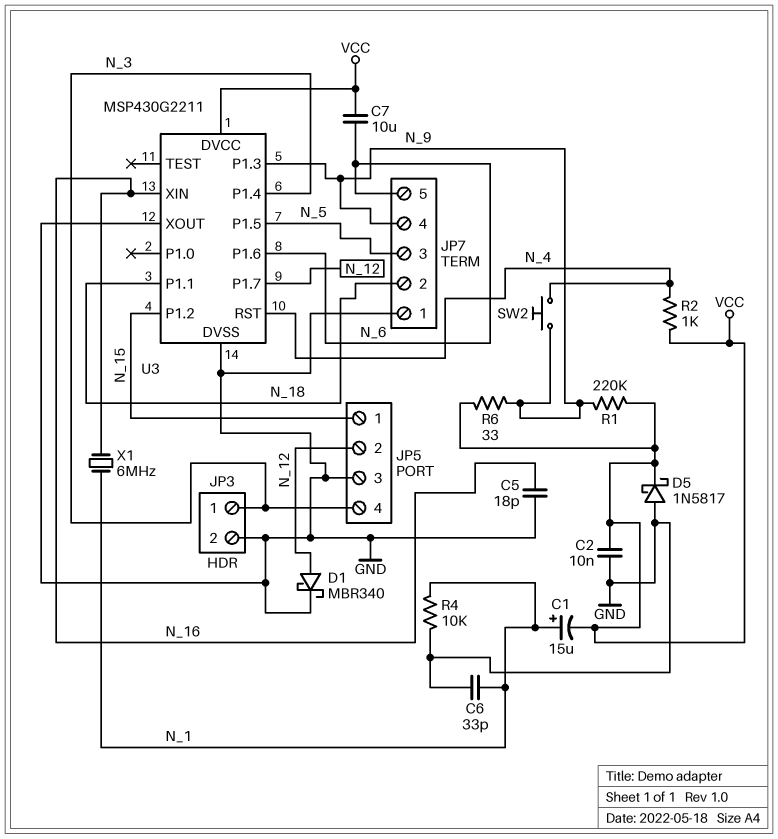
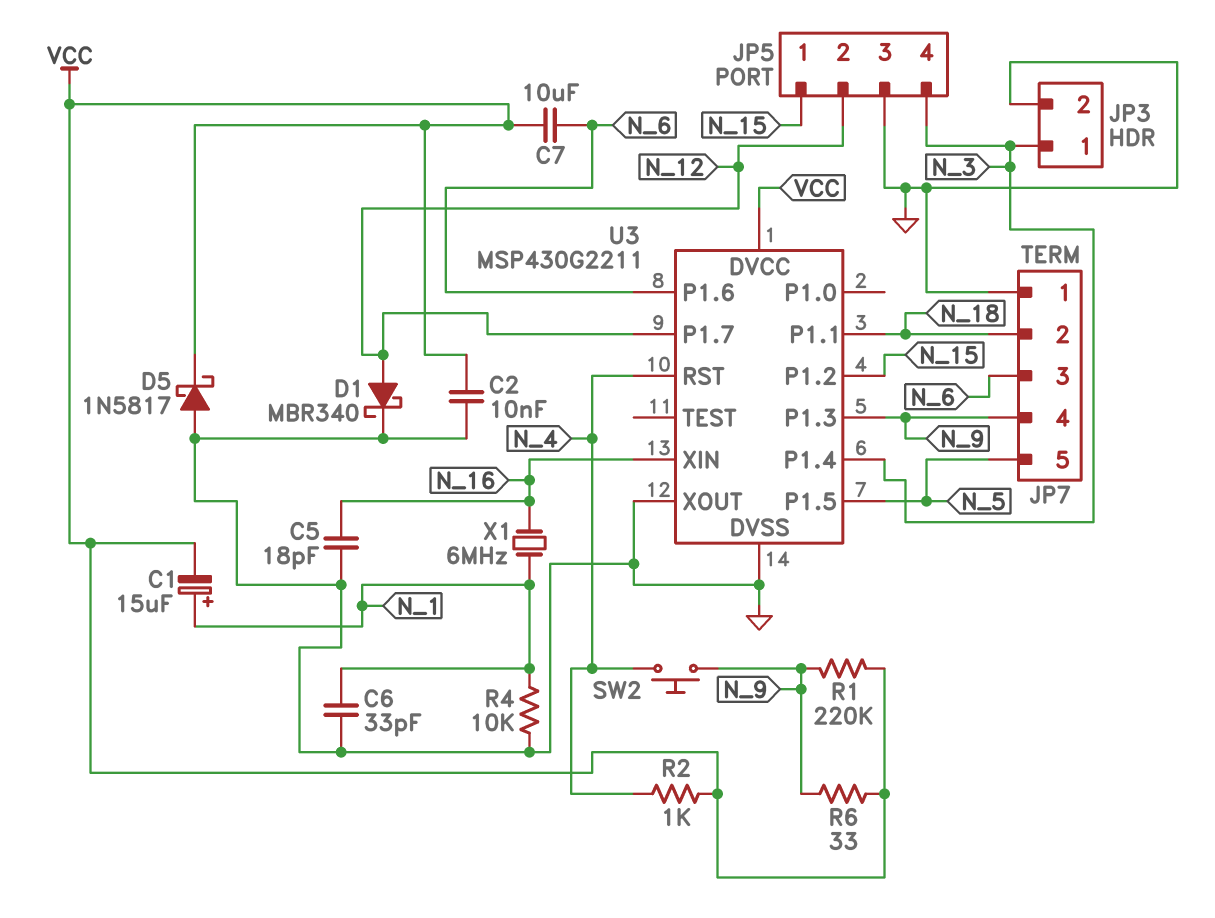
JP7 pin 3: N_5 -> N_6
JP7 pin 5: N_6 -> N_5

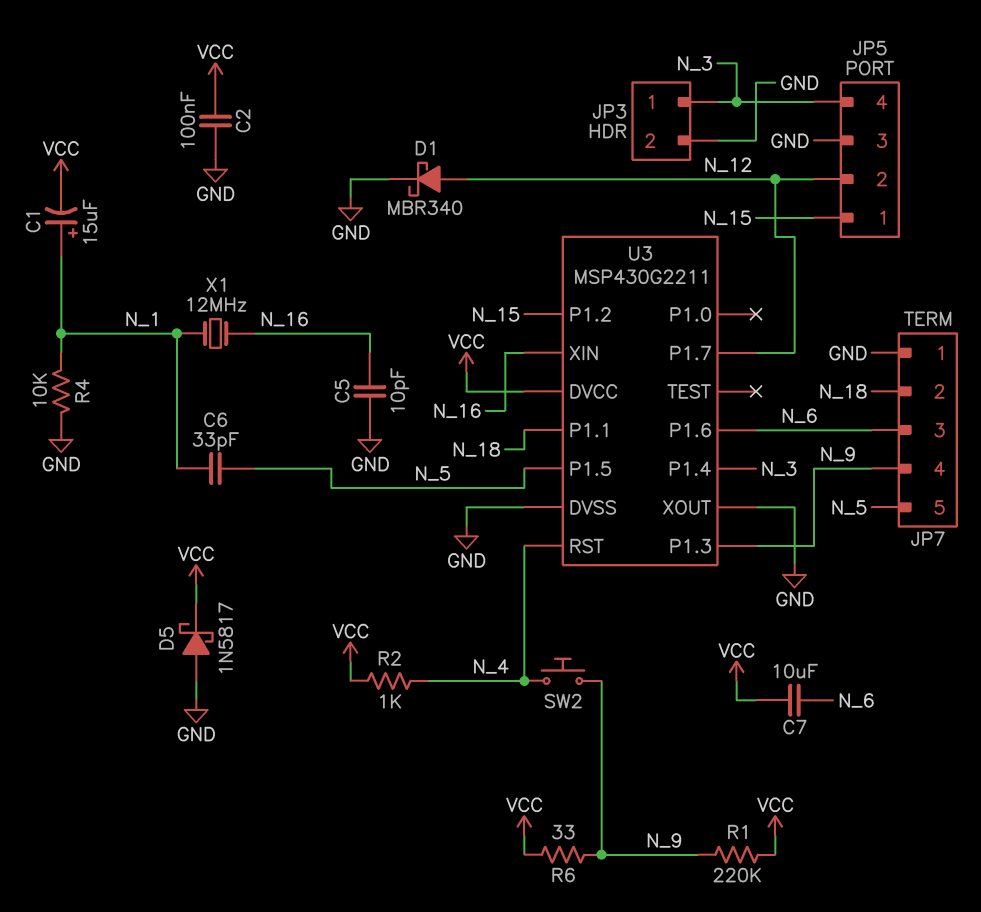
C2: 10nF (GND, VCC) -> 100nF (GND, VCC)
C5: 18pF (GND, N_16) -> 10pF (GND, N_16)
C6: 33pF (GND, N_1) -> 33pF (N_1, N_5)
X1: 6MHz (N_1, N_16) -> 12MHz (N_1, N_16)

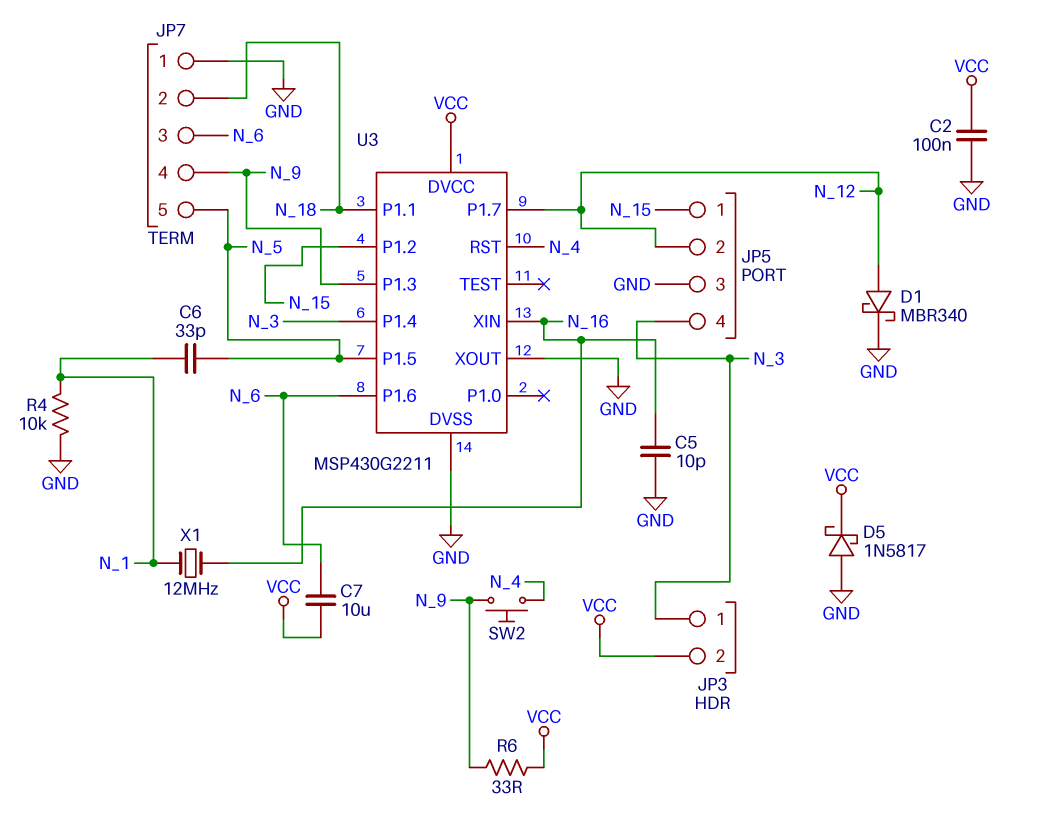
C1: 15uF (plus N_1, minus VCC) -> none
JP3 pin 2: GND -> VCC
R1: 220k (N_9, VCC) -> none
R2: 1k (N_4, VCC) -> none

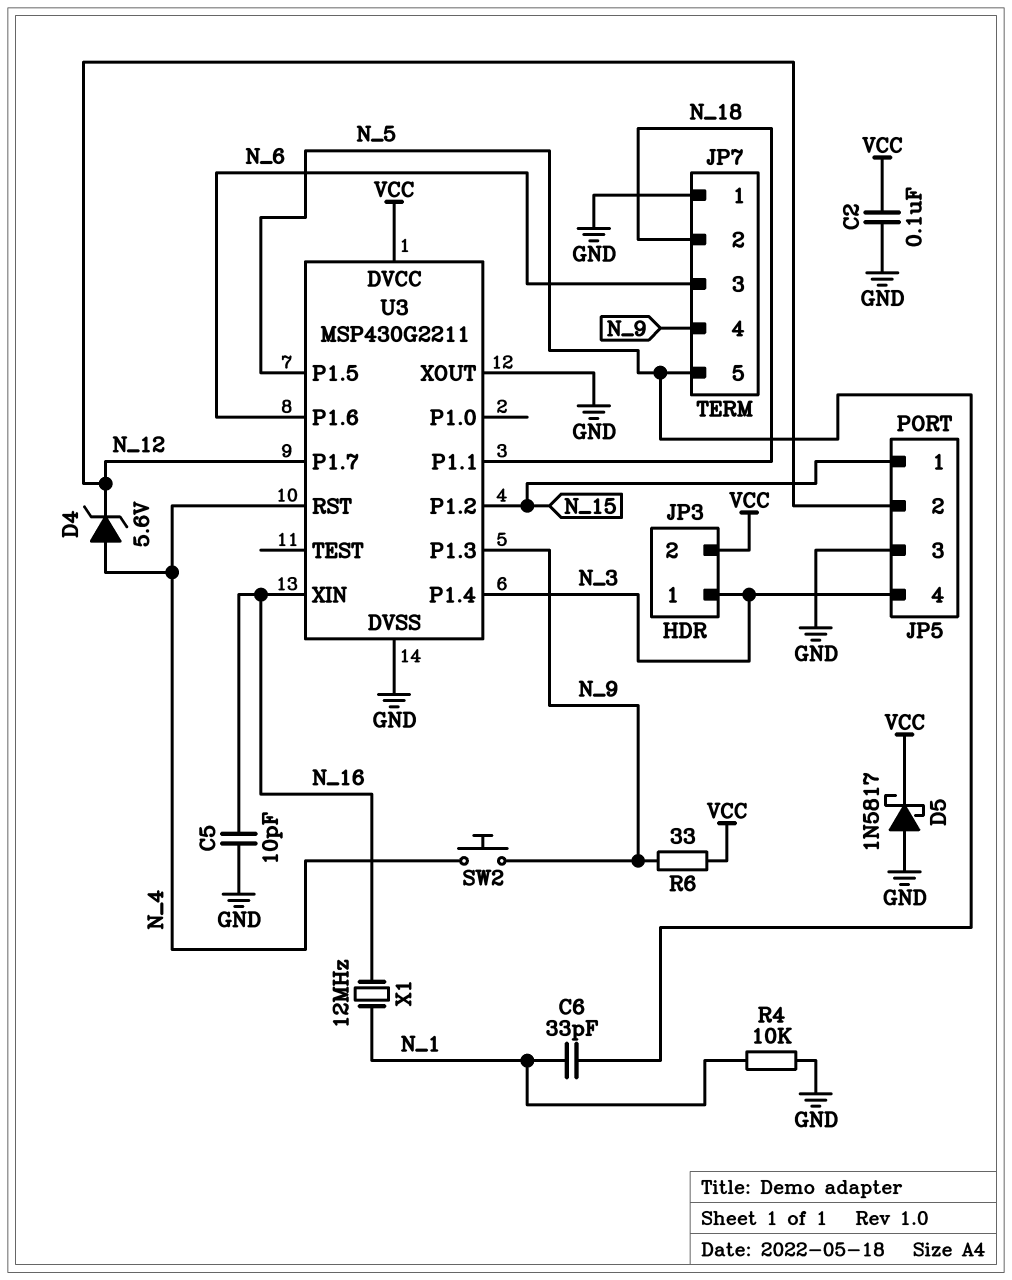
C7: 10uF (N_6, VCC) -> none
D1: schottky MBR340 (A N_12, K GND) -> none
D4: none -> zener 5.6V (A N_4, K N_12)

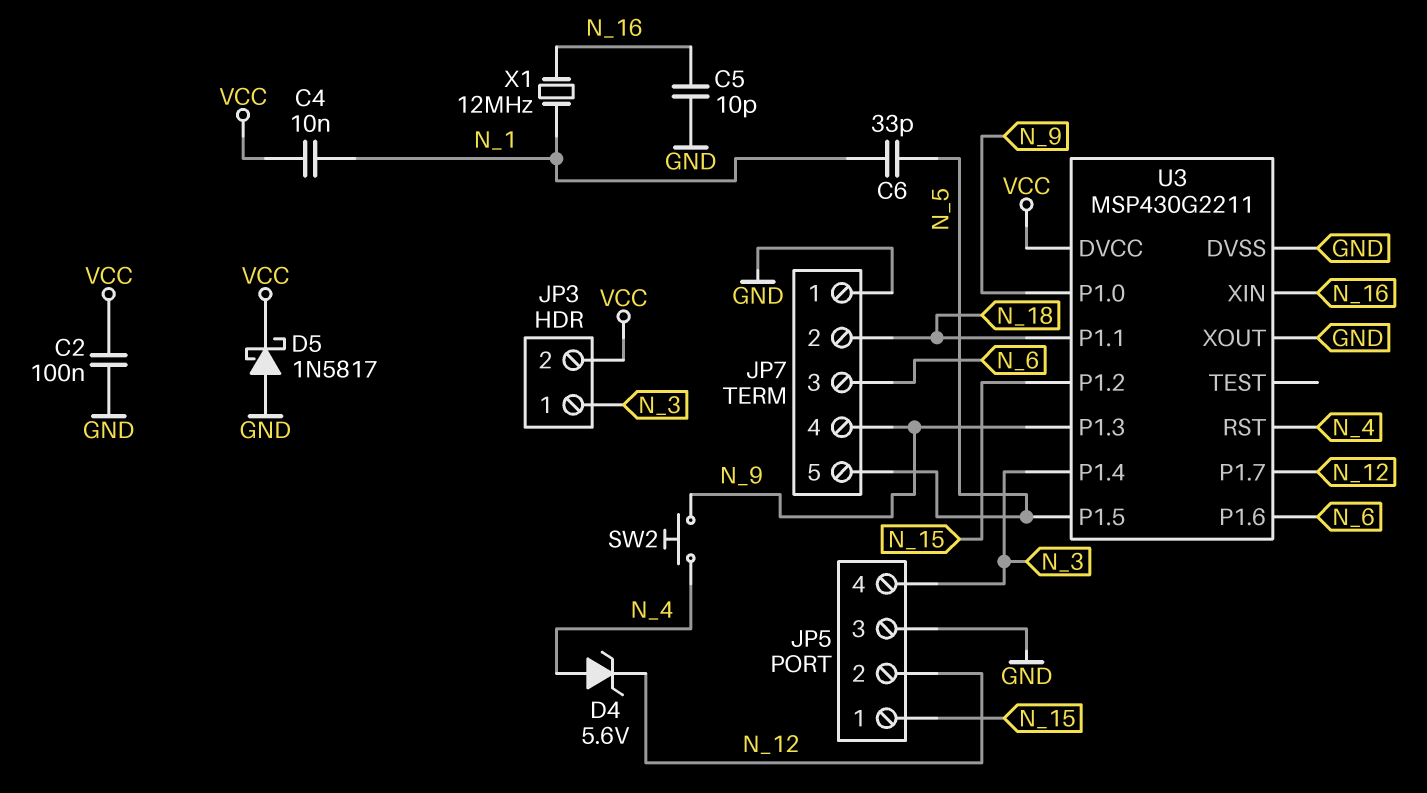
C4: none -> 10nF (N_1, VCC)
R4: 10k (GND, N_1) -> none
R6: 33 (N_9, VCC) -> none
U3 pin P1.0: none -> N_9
################
Using the data above, return every line that contains the string "none".

C1: 15uF (plus N_1, minus VCC) -> none
R1: 220k (N_9, VCC) -> none
R2: 1k (N_4, VCC) -> none
C7: 10uF (N_6, VCC) -> none
D1: schottky MBR340 (A N_12, K GND) -> none
D4: none -> zener 5.6V (A N_4, K N_12)
C4: none -> 10nF (N_1, VCC)
R4: 10k (GND, N_1) -> none
R6: 33 (N_9, VCC) -> none
U3 pin P1.0: none -> N_9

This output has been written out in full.